**Exercise:**
Can you reproduce the listing below with "wooden picnic table" substituted for every "wooden park bench", changing nothing else and leaving out the pictures?
== Exercise materials
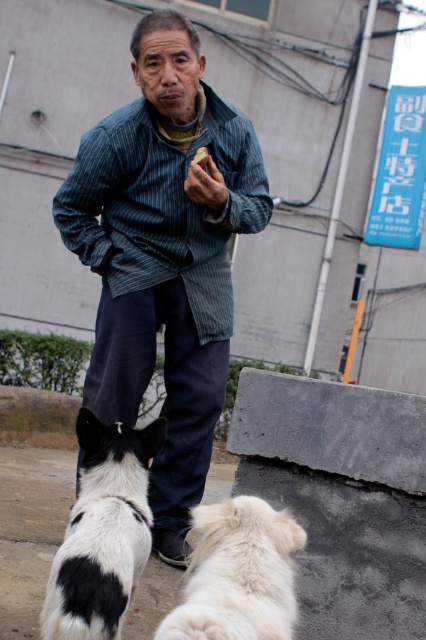
Does point (129, 497) come in front of point (178, 614)?

No, (129, 497) is behind (178, 614).

Does black-and-white fur dog at lower left have a larger size compared to white fluffy dog at lower center?

Yes.

Locate an element on the screen. This screenshot has width=426, height=640. black-and-white fur dog at lower left is located at coordinates (103, 532).

Can you confirm if striped fabric jacket at center is wider than white fluffy dog at lower center?

Yes.

Can you confirm if striped fabric jacket at center is thinner than white fluffy dog at lower center?

No.

Is point (184, 74) closer to camera compared to point (187, 538)?

That is True.

This screenshot has width=426, height=640. Identify the location of striped fabric jacket at center. (164, 253).

In the scene shown: Who is taller, striped fabric jacket at center or black-and-white fur dog at lower left?

With more height is striped fabric jacket at center.

Can you confirm if striped fabric jacket at center is shorter than black-and-white fur dog at lower left?

Incorrect, striped fabric jacket at center's height does not fall short of black-and-white fur dog at lower left's.

Find the location of a particular element. striped fabric jacket at center is located at coordinates (164, 253).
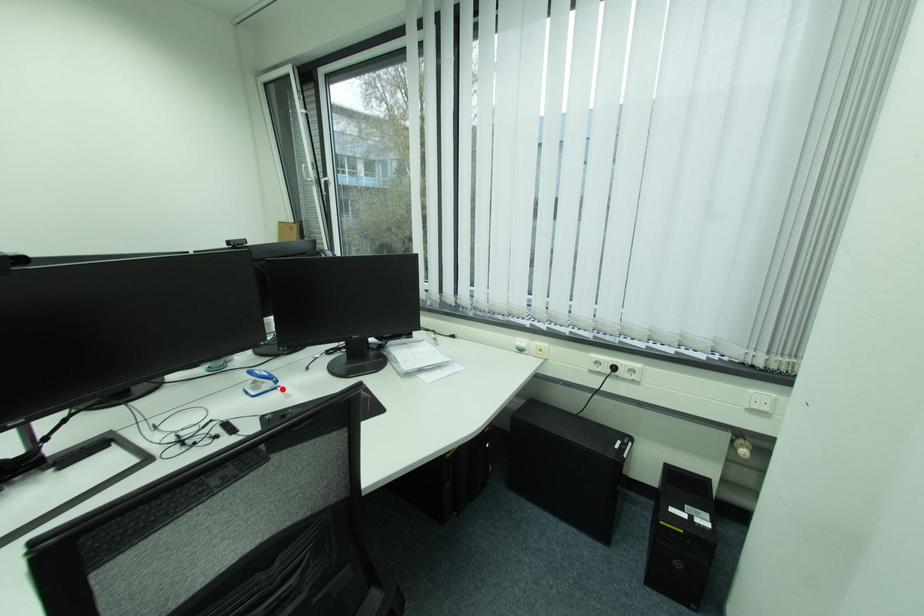
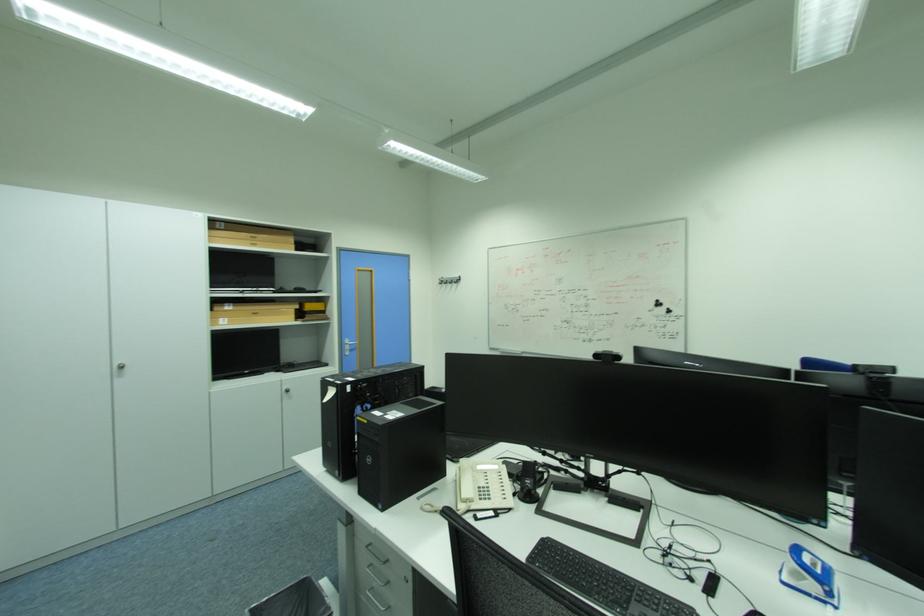
In the second image, find the point that corresponds to the highlighted location in the first image.

(833, 604)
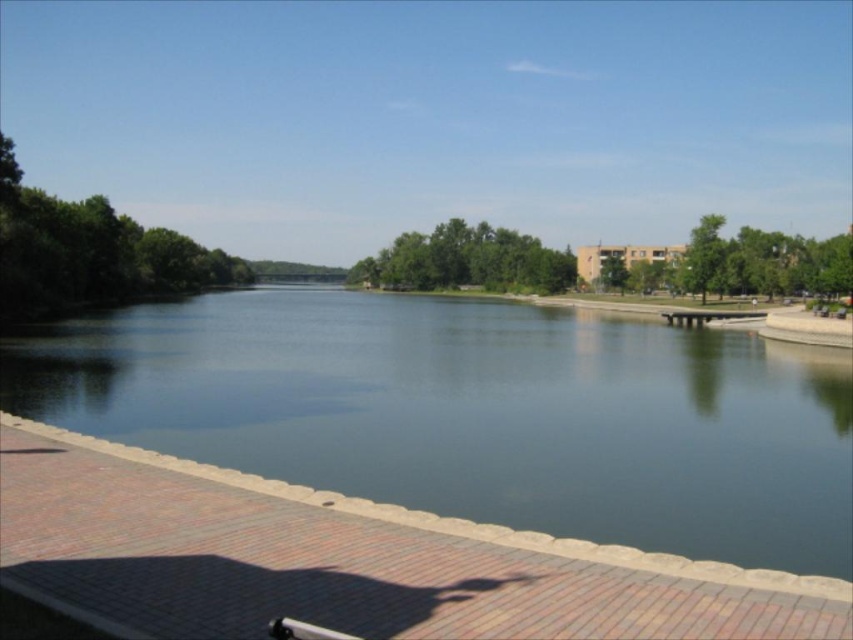
Question: Does green smooth water at center come in front of wooden park bench at center?

Choices:
 (A) no
 (B) yes

Answer: (B)

Question: Does green smooth water at center have a lesser width compared to wooden park bench at center?

Choices:
 (A) no
 (B) yes

Answer: (A)

Question: Does green smooth water at center have a lesser width compared to wooden park bench at center?

Choices:
 (A) no
 (B) yes

Answer: (A)

Question: Which point is farther to the camera?

Choices:
 (A) pos(686,314)
 (B) pos(370,413)

Answer: (A)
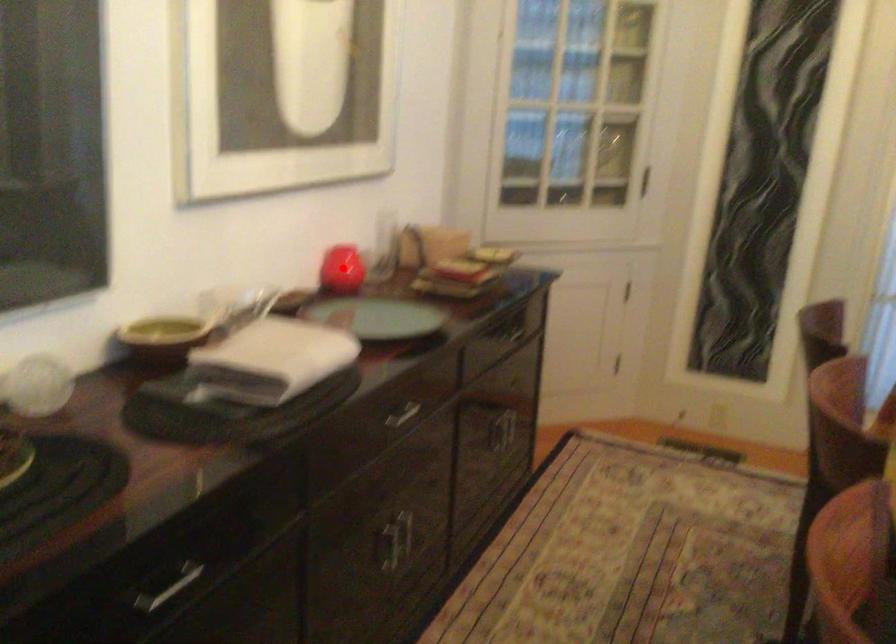
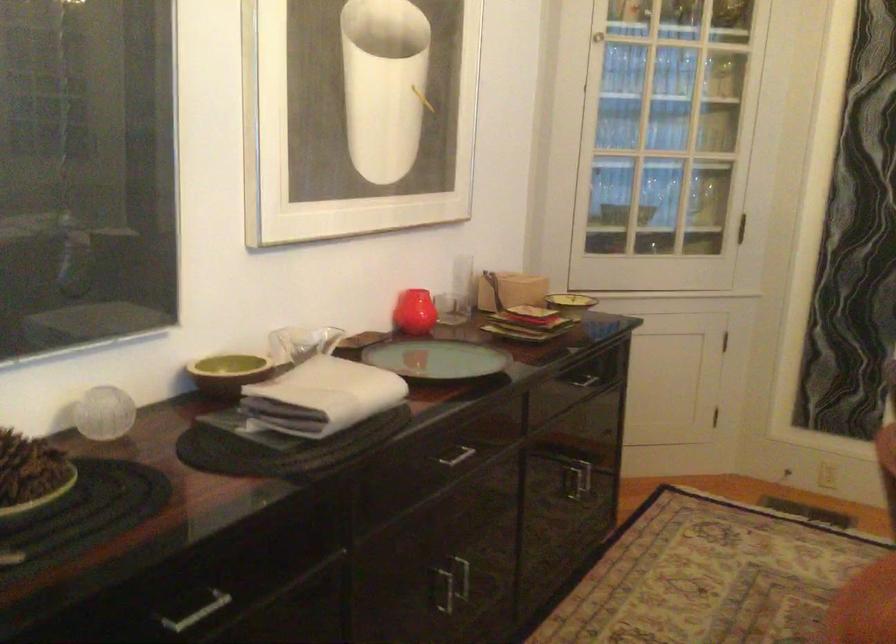
Find the pixel in the second image that matches the highlighted location in the first image.

(414, 312)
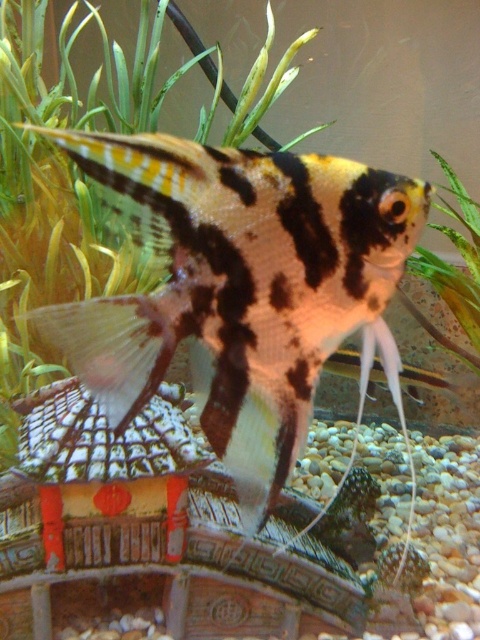
I want to click on black and white striped fish at center, so click(x=241, y=289).

Between black and white striped fish at center and green leafy plant at center, which one appears on the right side from the viewer's perspective?

green leafy plant at center is more to the right.

Does point (262, 220) lie behind point (445, 275)?

That is False.

You are a GUI agent. You are given a task and a screenshot of the screen. Output one action in this format:
    pyautogui.click(x=<x>, y=<y>)
    Task: Click on the black and white striped fish at center
    This screenshot has height=640, width=480.
    Given the screenshot: What is the action you would take?
    pyautogui.click(x=241, y=289)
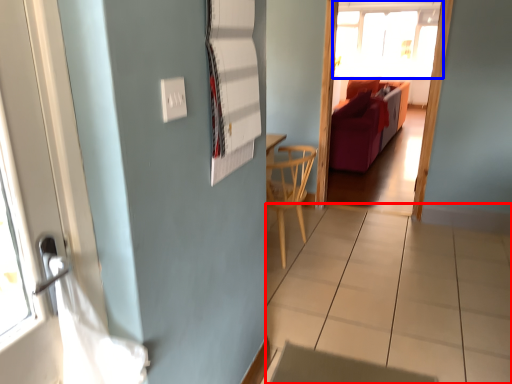
Question: Which of the following is the closest to the observer, tile (highlighted by a red box) or window (highlighted by a blue box)?

Choices:
 (A) tile
 (B) window

Answer: (A)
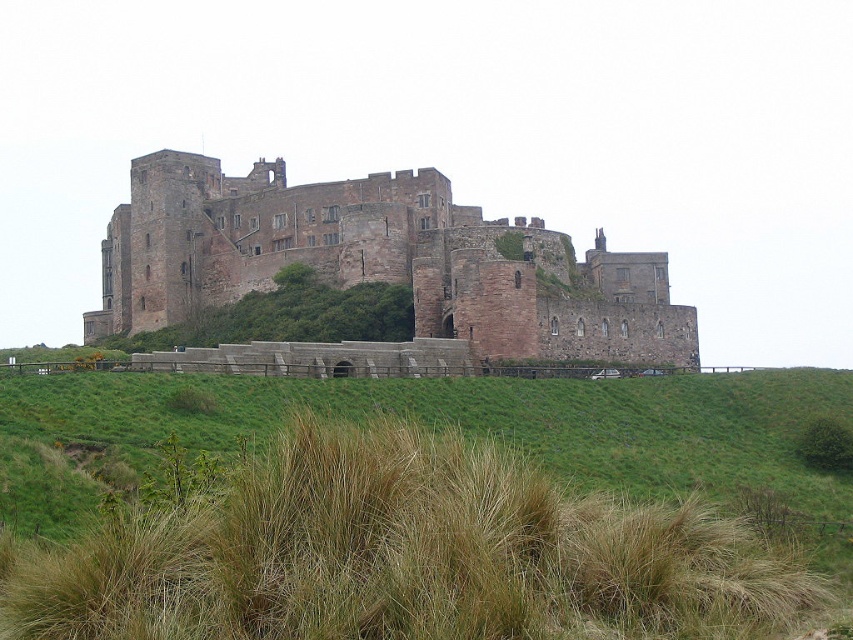
Question: Is brown stone castle at center positioned before green grass at lower center?

Choices:
 (A) no
 (B) yes

Answer: (A)

Question: Does brown stone castle at center have a smaller size compared to green grass at lower center?

Choices:
 (A) yes
 (B) no

Answer: (B)

Question: Which object appears farthest from the camera in this image?

Choices:
 (A) brown stone castle at center
 (B) green grass at lower center

Answer: (A)

Question: Is the position of brown stone castle at center more distant than that of green grass at lower center?

Choices:
 (A) no
 (B) yes

Answer: (B)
====
**Solved exercise:**
Does point (129, 497) come in front of point (178, 614)?

No, (129, 497) is behind (178, 614).

Does black-and-white fur dog at lower left have a larger size compared to white fluffy dog at lower center?

Yes.

Locate an element on the screen. This screenshot has width=426, height=640. black-and-white fur dog at lower left is located at coordinates (103, 532).

Can you confirm if striped fabric jacket at center is wider than white fluffy dog at lower center?

Yes.

Can you confirm if striped fabric jacket at center is thinner than white fluffy dog at lower center?

No.

Is point (184, 74) closer to camera compared to point (187, 538)?

That is True.

This screenshot has width=426, height=640. Identify the location of striped fabric jacket at center. (164, 253).

In the scene shown: Who is taller, striped fabric jacket at center or black-and-white fur dog at lower left?

With more height is striped fabric jacket at center.

Can you confirm if striped fabric jacket at center is shorter than black-and-white fur dog at lower left?

Incorrect, striped fabric jacket at center's height does not fall short of black-and-white fur dog at lower left's.

Find the location of a particular element. striped fabric jacket at center is located at coordinates (164, 253).
In the second image, find the point that corresponds to the highlighted location in the first image.

(833, 604)
Question: Does green smooth water at center come in front of wooden picnic table at center?

Choices:
 (A) no
 (B) yes

Answer: (B)

Question: Does green smooth water at center have a lesser width compared to wooden picnic table at center?

Choices:
 (A) no
 (B) yes

Answer: (A)

Question: Does green smooth water at center have a lesser width compared to wooden picnic table at center?

Choices:
 (A) no
 (B) yes

Answer: (A)

Question: Which point is farther to the camera?

Choices:
 (A) pos(686,314)
 (B) pos(370,413)

Answer: (A)
Find the pixel in the second image that matches the highlighted location in the first image.

(414, 312)
I want to click on black and white striped fish at center, so click(x=241, y=289).

Between black and white striped fish at center and green leafy plant at center, which one appears on the right side from the viewer's perspective?

green leafy plant at center is more to the right.

Does point (262, 220) lie behind point (445, 275)?

That is False.

You are a GUI agent. You are given a task and a screenshot of the screen. Output one action in this format:
    pyautogui.click(x=<x>, y=<y>)
    Task: Click on the black and white striped fish at center
    This screenshot has height=640, width=480.
    Given the screenshot: What is the action you would take?
    pyautogui.click(x=241, y=289)
Question: Which of the following is the closest to the observer, tile (highlighted by a red box) or window (highlighted by a blue box)?

Choices:
 (A) tile
 (B) window

Answer: (A)
Question: Is brown stone castle at center positioned before green grass at lower center?

Choices:
 (A) no
 (B) yes

Answer: (A)

Question: Does brown stone castle at center have a smaller size compared to green grass at lower center?

Choices:
 (A) yes
 (B) no

Answer: (B)

Question: Which object appears farthest from the camera in this image?

Choices:
 (A) brown stone castle at center
 (B) green grass at lower center

Answer: (A)

Question: Is the position of brown stone castle at center more distant than that of green grass at lower center?

Choices:
 (A) no
 (B) yes

Answer: (B)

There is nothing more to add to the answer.